**Instructions for the task**
What do the lines say from the one containing "IC1: PIC12F683 -> PIC12F629" to the end of the records? Restate them word for word, and only those.

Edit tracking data
◇ ◇ ◇ ◇ ◇

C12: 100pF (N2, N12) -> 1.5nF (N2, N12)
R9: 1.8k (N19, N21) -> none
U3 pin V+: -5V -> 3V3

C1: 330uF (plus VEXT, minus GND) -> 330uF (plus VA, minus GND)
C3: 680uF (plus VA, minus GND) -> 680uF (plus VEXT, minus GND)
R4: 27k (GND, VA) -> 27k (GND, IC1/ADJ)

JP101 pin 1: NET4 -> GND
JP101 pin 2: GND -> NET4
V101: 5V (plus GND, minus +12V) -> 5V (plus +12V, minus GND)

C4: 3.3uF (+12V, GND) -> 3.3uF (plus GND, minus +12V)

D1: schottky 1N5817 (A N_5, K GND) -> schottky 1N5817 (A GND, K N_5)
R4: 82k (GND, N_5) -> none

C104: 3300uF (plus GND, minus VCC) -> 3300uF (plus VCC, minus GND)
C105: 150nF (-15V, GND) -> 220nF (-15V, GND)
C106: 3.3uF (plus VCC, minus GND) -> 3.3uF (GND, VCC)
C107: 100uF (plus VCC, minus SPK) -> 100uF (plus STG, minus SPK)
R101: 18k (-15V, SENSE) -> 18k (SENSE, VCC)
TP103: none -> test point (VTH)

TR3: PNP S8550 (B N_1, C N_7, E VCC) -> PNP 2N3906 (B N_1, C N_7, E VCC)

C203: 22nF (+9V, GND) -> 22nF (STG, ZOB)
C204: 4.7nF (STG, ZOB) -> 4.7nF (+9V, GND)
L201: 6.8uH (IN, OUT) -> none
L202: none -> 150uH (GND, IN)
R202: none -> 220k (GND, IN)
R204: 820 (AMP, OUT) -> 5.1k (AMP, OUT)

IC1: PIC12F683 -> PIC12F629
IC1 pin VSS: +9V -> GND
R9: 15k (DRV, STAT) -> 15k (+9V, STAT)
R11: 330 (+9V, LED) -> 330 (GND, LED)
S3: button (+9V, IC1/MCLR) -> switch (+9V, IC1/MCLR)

◇ ◇ ◇ ◇ ◇

**The completed task**
IC1: PIC12F683 -> PIC12F629
IC1 pin VSS: +9V -> GND
R9: 15k (DRV, STAT) -> 15k (+9V, STAT)
R11: 330 (+9V, LED) -> 330 (GND, LED)
S3: button (+9V, IC1/MCLR) -> switch (+9V, IC1/MCLR)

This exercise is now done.